[Before and after images]
|---|

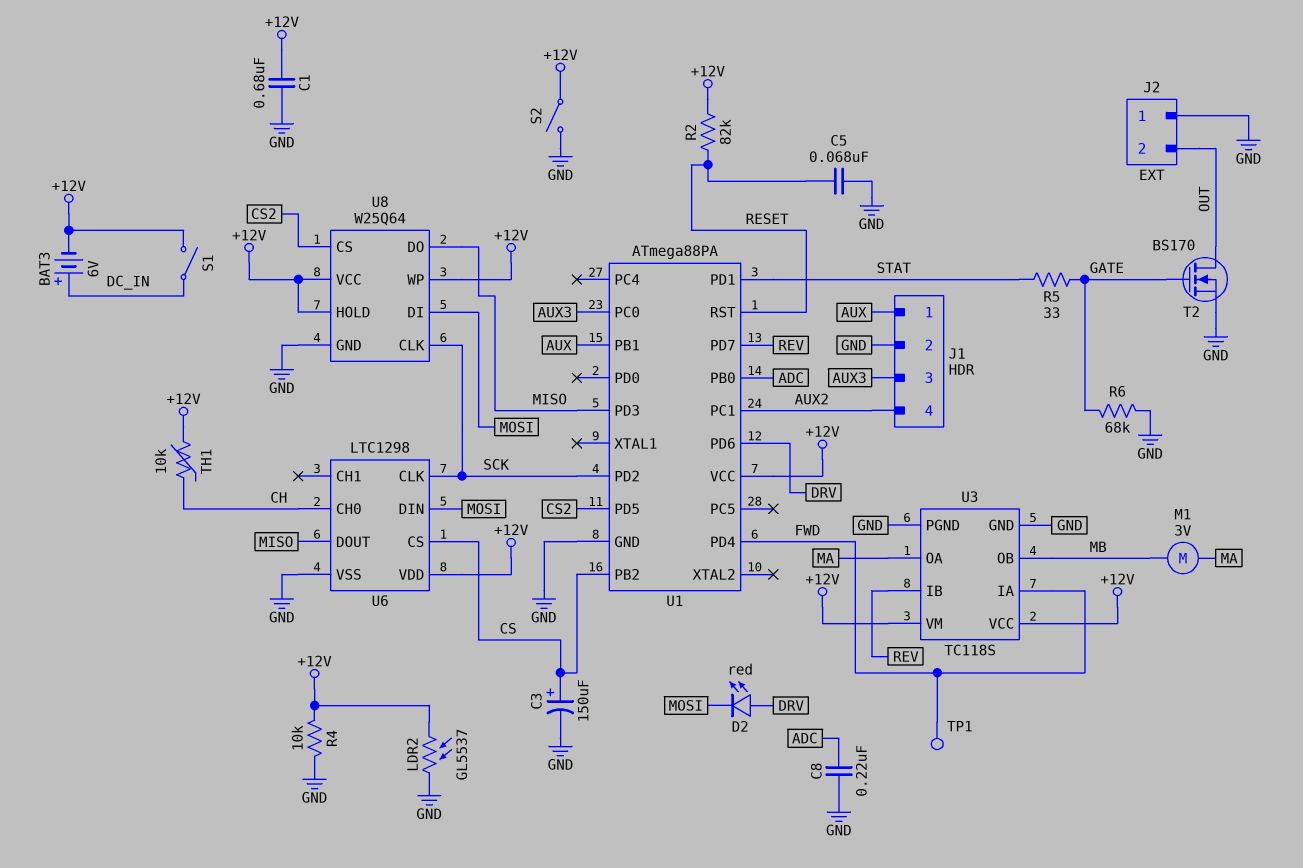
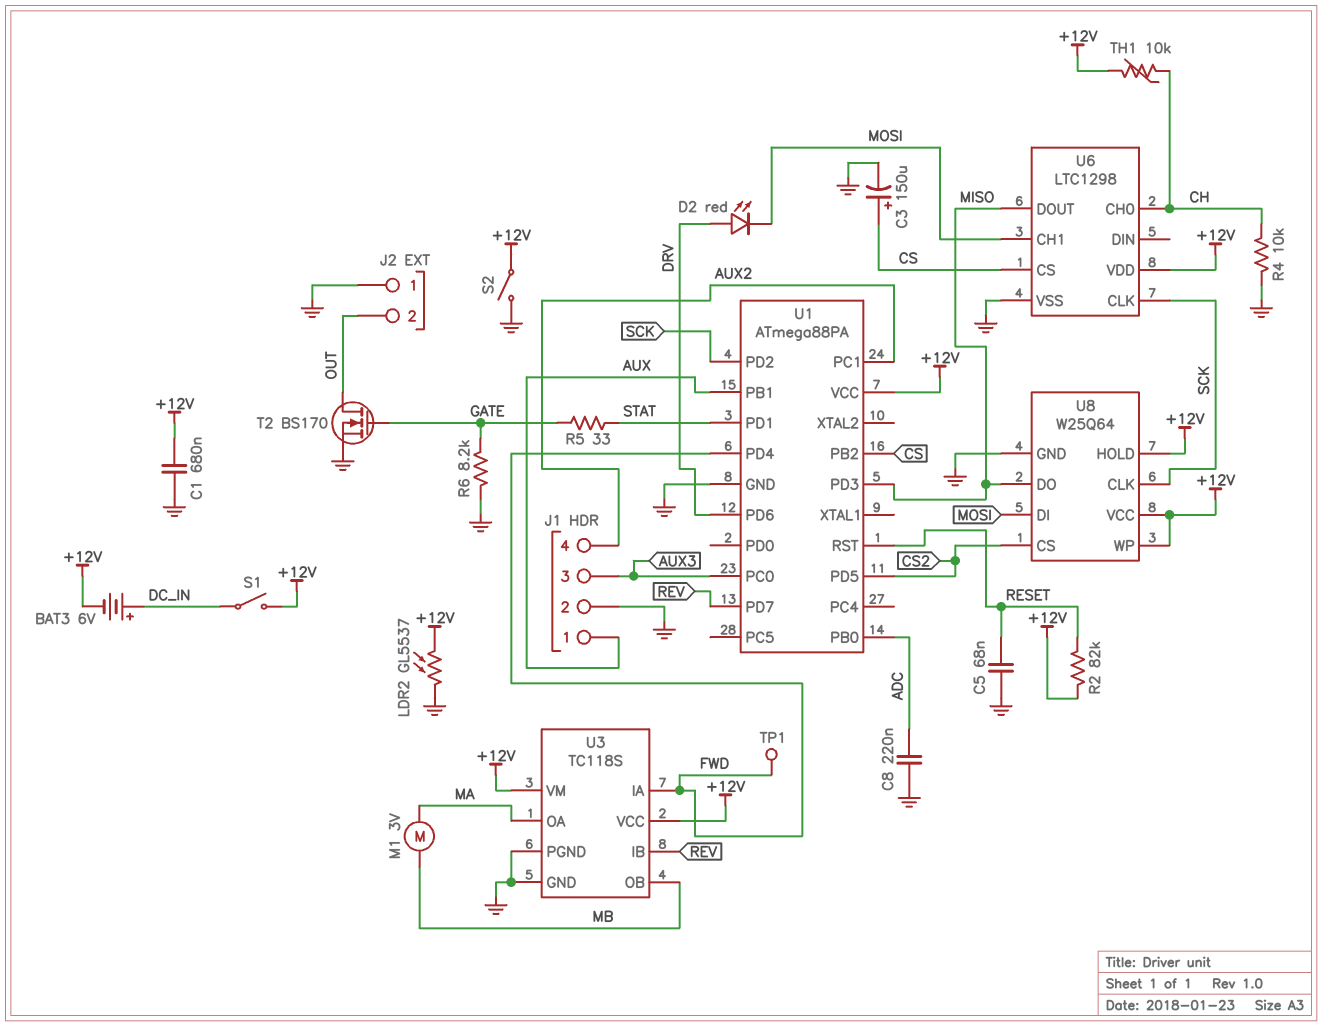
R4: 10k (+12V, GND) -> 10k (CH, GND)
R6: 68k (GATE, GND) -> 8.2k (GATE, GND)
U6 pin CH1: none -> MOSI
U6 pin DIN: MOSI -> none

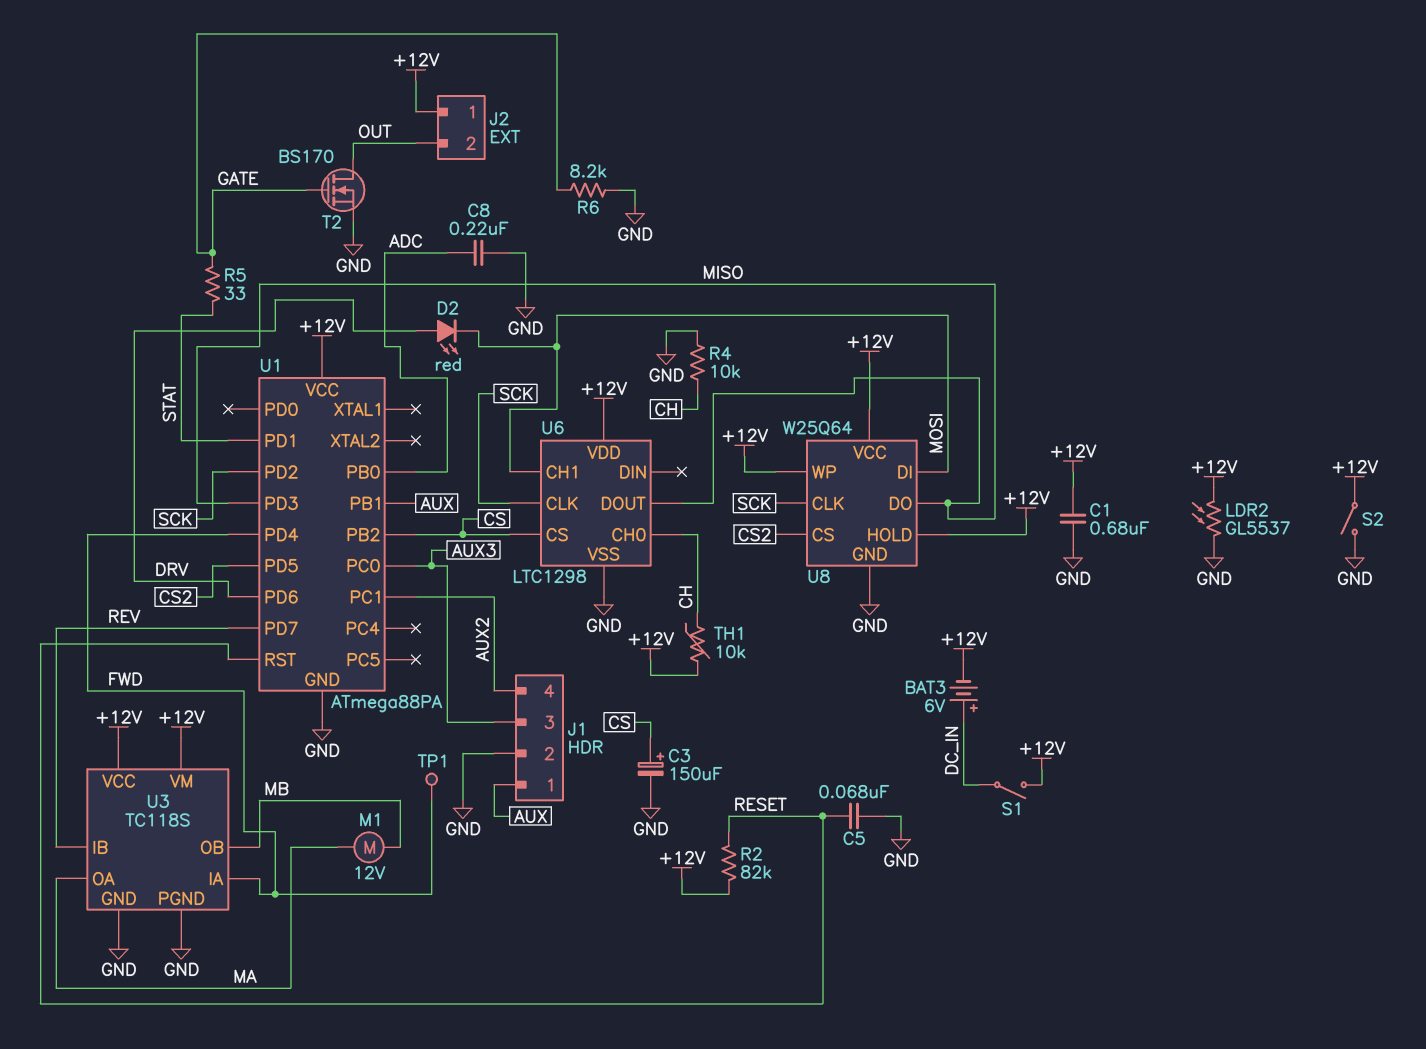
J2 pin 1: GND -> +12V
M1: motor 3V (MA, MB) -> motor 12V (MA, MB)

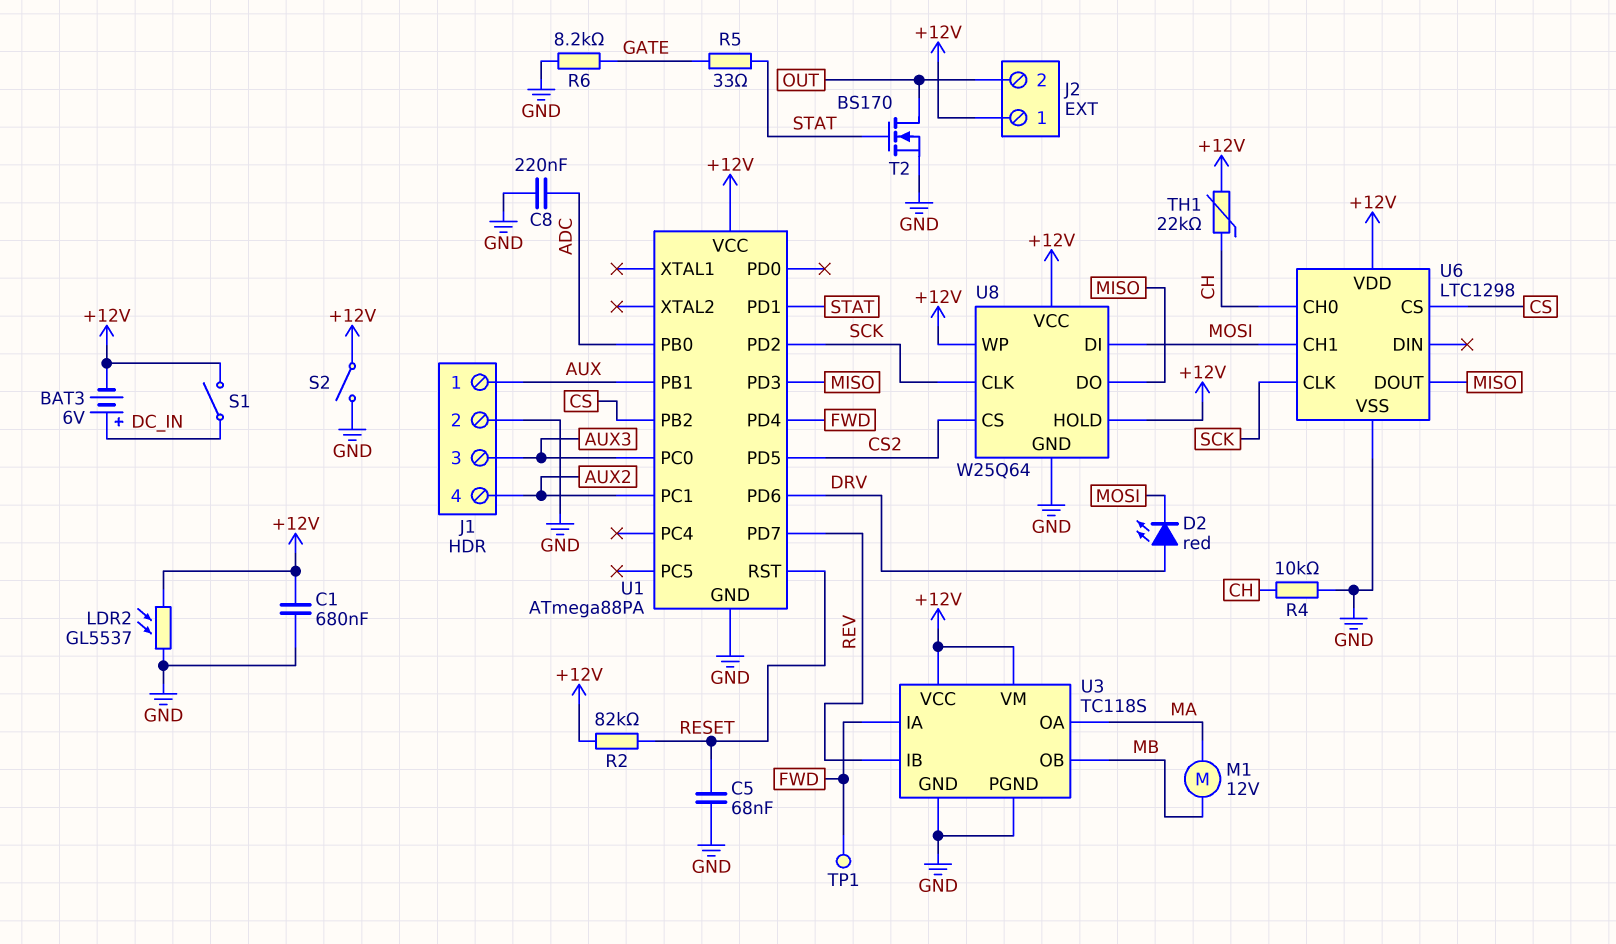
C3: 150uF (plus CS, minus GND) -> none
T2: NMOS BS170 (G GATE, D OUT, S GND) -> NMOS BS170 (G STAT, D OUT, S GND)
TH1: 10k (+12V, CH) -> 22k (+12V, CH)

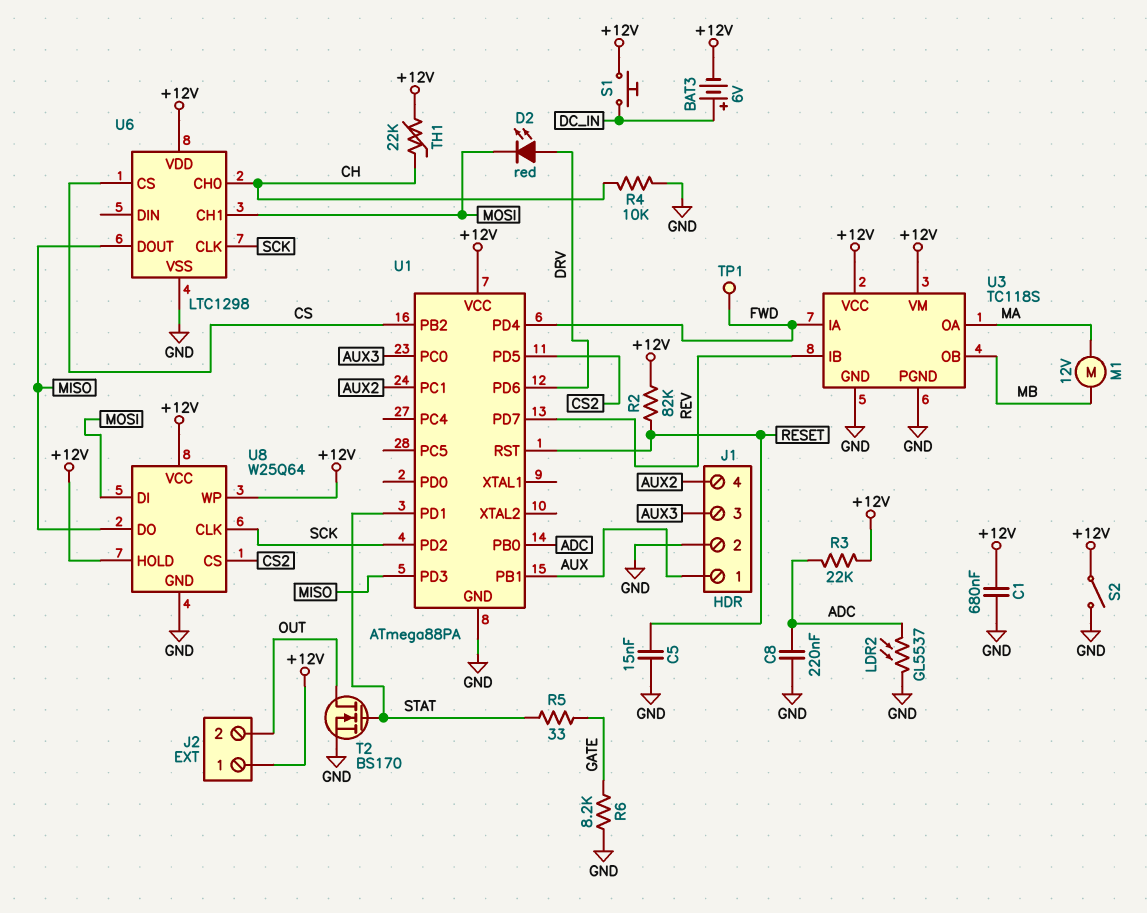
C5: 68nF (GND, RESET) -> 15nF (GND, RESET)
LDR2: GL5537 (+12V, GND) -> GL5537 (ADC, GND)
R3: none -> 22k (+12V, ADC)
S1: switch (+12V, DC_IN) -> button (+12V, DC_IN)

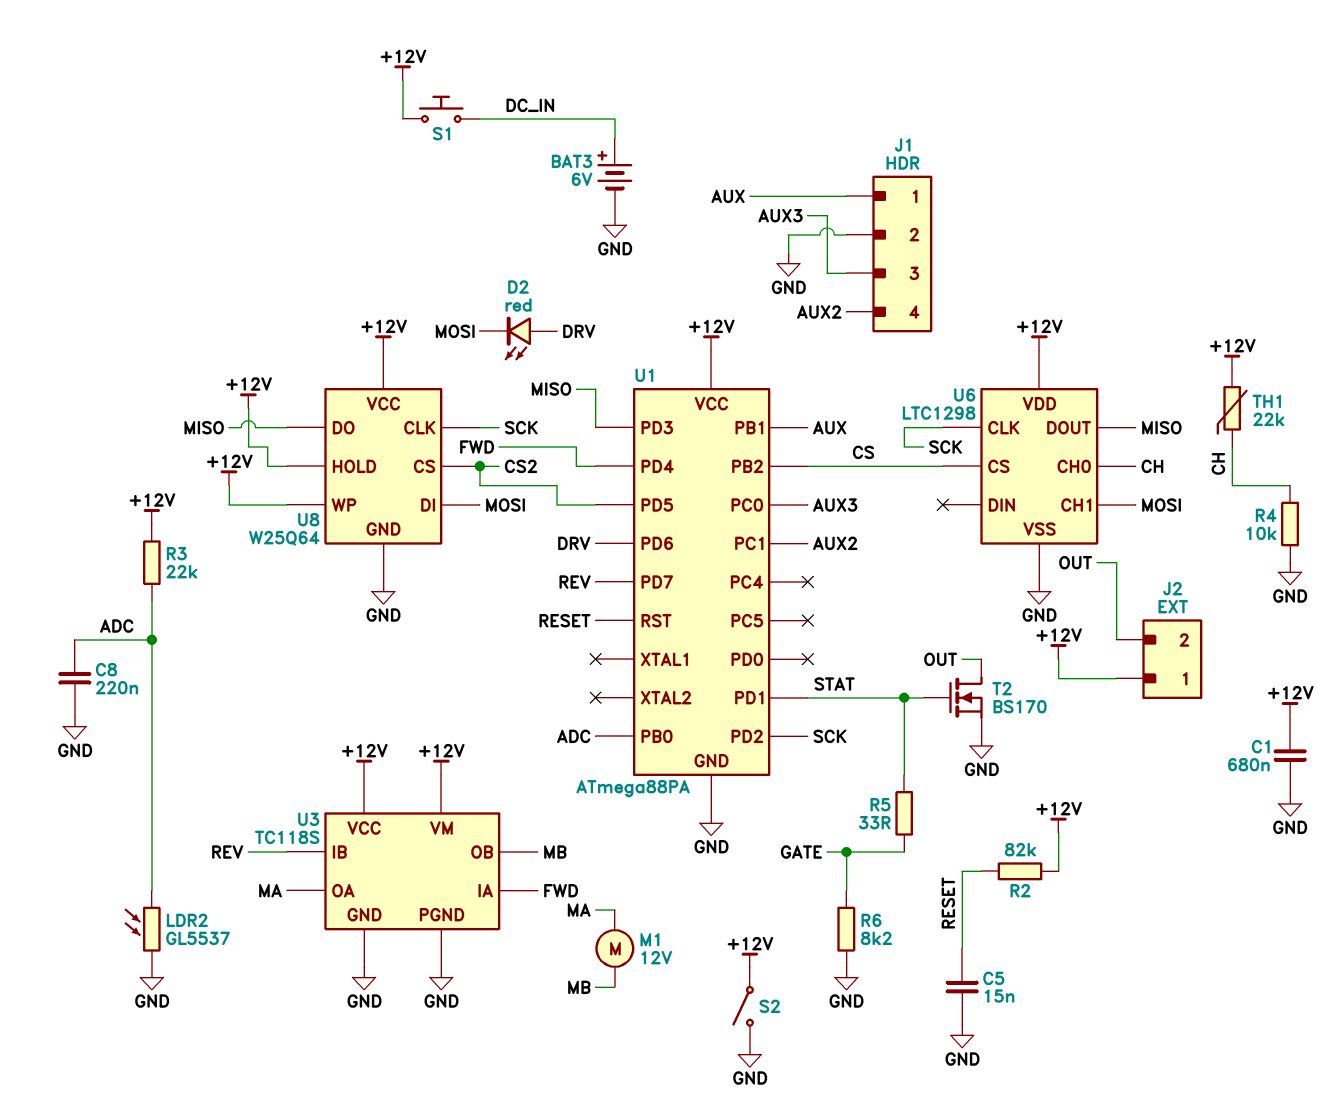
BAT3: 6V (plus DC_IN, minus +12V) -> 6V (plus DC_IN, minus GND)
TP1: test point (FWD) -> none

|---|

# [Exercise description]
Begin at the first line of the entries and end at the line containing "TH1: 10k (+12V, CH) -> 22k (+12V, CH)": write out each line exactly, skipping pictures.

# [Result of the task]
R4: 10k (+12V, GND) -> 10k (CH, GND)
R6: 68k (GATE, GND) -> 8.2k (GATE, GND)
U6 pin CH1: none -> MOSI
U6 pin DIN: MOSI -> none

J2 pin 1: GND -> +12V
M1: motor 3V (MA, MB) -> motor 12V (MA, MB)

C3: 150uF (plus CS, minus GND) -> none
T2: NMOS BS170 (G GATE, D OUT, S GND) -> NMOS BS170 (G STAT, D OUT, S GND)
TH1: 10k (+12V, CH) -> 22k (+12V, CH)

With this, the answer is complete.